# Given information
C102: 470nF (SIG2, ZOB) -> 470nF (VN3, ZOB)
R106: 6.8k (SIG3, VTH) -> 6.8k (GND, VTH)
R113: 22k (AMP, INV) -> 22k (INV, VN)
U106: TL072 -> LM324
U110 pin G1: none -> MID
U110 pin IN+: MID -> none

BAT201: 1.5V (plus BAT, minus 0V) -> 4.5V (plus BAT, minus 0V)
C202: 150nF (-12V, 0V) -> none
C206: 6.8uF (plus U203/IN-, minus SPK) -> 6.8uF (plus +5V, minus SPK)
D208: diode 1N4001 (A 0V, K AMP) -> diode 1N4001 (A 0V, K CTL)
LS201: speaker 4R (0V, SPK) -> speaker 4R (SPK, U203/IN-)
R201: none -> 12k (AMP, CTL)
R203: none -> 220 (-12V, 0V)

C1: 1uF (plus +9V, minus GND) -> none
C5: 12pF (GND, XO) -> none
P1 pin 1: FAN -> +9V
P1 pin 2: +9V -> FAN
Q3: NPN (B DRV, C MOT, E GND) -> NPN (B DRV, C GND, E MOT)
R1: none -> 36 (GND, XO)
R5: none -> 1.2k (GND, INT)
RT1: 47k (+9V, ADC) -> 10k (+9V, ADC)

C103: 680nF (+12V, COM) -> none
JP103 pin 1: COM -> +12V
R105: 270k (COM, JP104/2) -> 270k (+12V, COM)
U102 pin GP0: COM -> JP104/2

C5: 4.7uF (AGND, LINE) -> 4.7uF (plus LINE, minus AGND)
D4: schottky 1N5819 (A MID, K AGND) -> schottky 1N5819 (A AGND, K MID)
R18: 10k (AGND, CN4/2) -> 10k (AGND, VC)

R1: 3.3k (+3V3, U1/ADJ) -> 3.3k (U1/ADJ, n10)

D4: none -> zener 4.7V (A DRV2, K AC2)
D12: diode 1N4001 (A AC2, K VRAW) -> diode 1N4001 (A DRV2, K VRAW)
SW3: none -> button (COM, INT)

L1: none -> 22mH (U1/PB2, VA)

# Task to carry out
Only a number is wanted here: the count of lines in the listing above holding the string "AGND".

# Response below
3